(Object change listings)
►

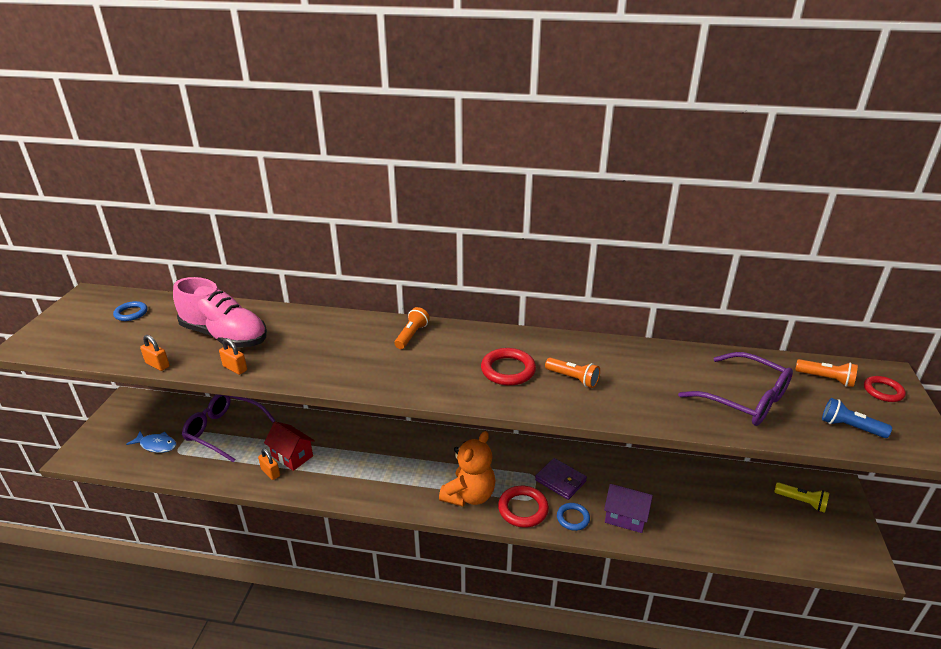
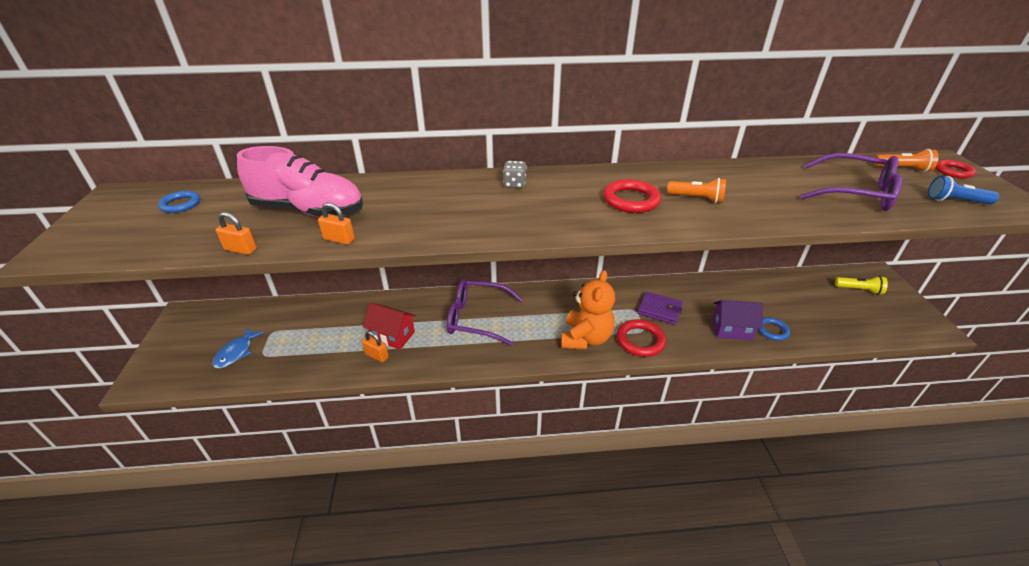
camera: 15 degrees left, 5 degrees up
blue fish [126,431,177,453] -> blue fish turned 105 degrees clockwise [212,328,264,368]
purple glasses [182,394,276,462] -> purple glasses moved to [447,279,523,346]
orange flashlight [394,307,429,349] -> grey dice [503,161,527,188]
blue ring [557,503,590,531] -> blue ring moved to [758,317,790,341]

◄

Exclude images. Return the data above verbatim.

REPLY
camera: 15 degrees left, 5 degrees up
blue fish [126,431,177,453] -> blue fish turned 105 degrees clockwise [212,328,264,368]
purple glasses [182,394,276,462] -> purple glasses moved to [447,279,523,346]
orange flashlight [394,307,429,349] -> grey dice [503,161,527,188]
blue ring [557,503,590,531] -> blue ring moved to [758,317,790,341]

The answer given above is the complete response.